§ Task input
Segment Open
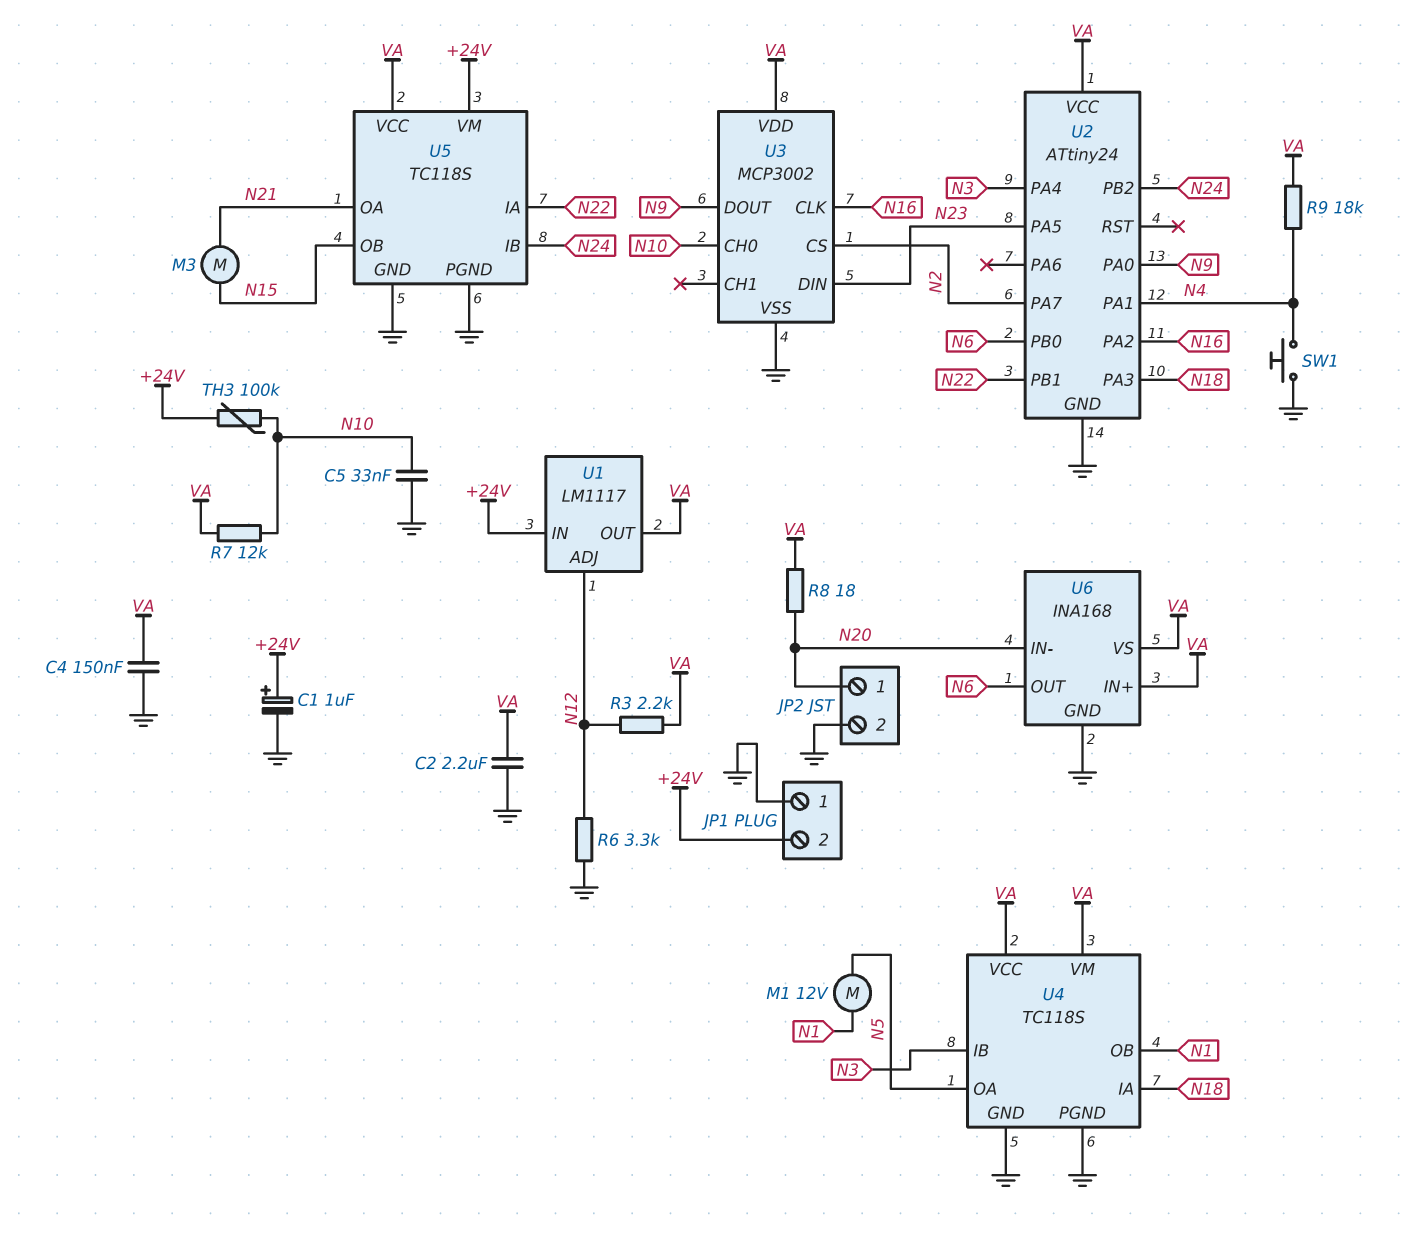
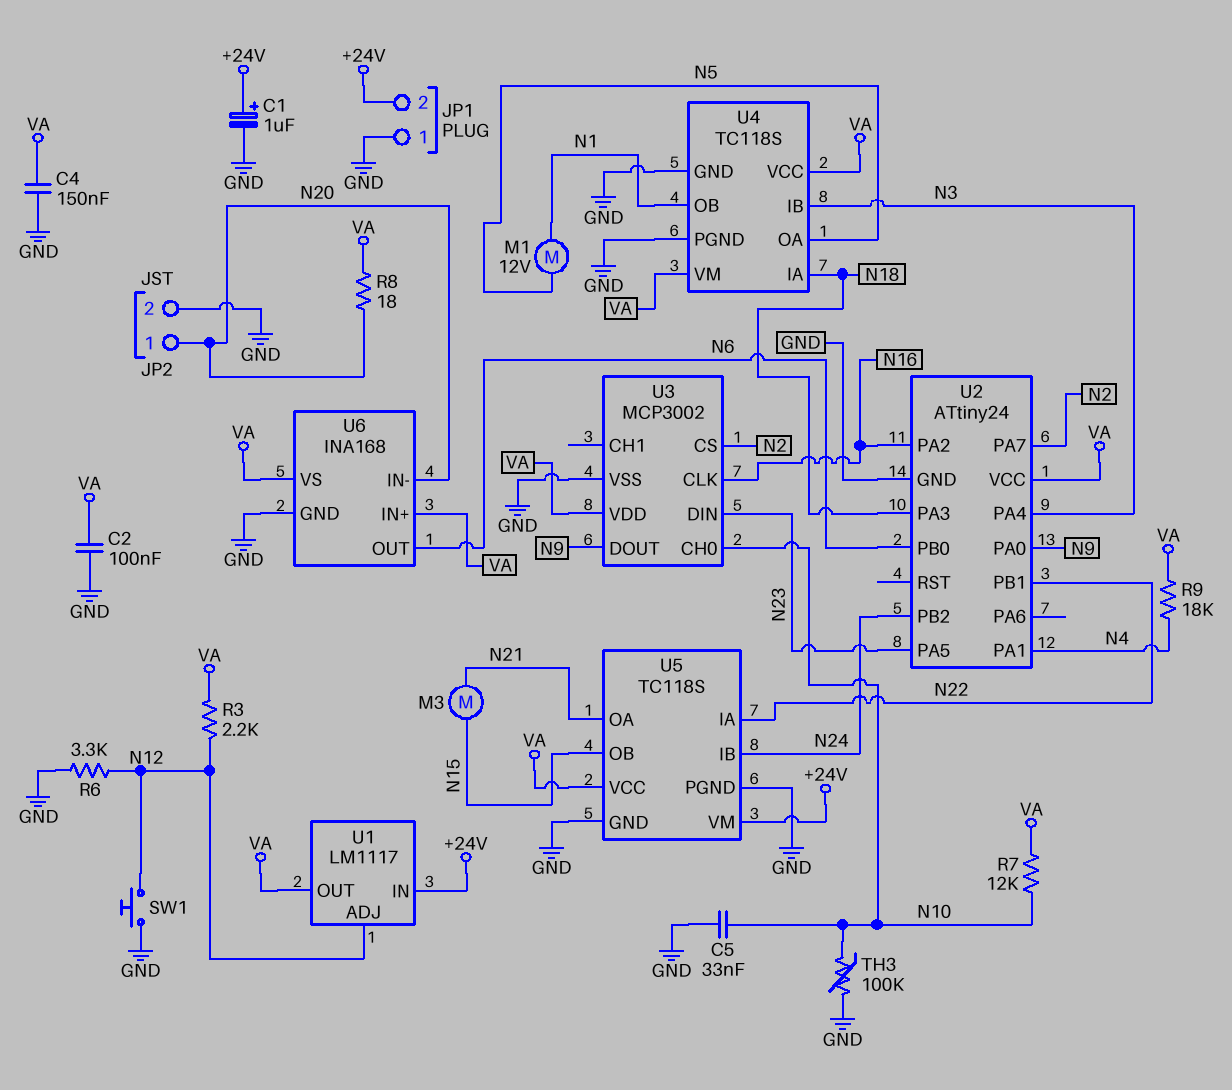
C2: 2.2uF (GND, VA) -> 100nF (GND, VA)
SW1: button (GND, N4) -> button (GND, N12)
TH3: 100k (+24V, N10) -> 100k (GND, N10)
Segment Closed
Segment Open
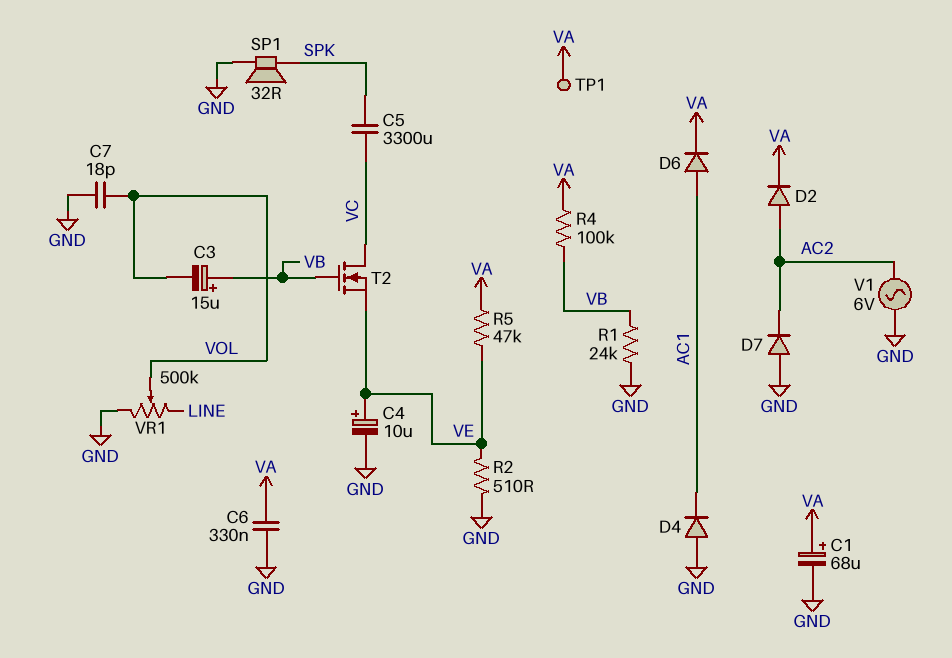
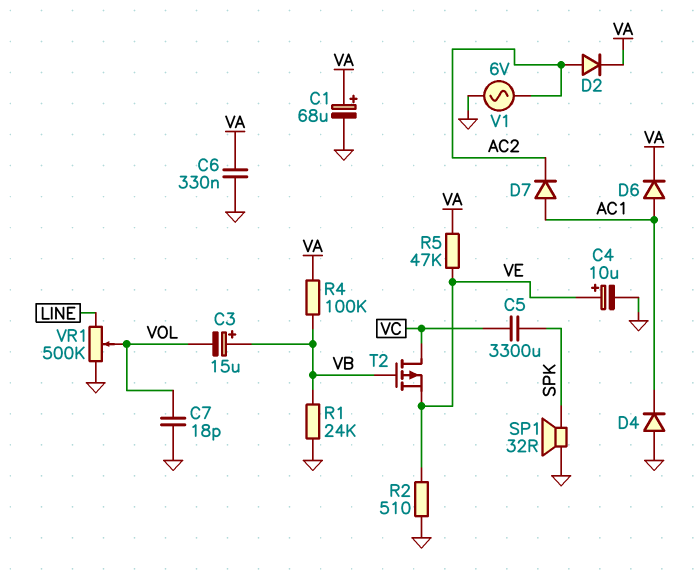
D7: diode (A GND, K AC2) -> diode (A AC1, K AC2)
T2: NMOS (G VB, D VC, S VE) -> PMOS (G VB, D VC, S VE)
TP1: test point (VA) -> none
Segment Closed
§ Exercise
Every line above from the line with "C2: 2.2uF (GND, VA) -> 100nF (GND, VA)" to the line with "TH3: 100k (+24V, N10) -> 100k (GND, N10)", both included, must be reproduced exactly, and no other line may appear.

§ Output for this exercise
C2: 2.2uF (GND, VA) -> 100nF (GND, VA)
SW1: button (GND, N4) -> button (GND, N12)
TH3: 100k (+24V, N10) -> 100k (GND, N10)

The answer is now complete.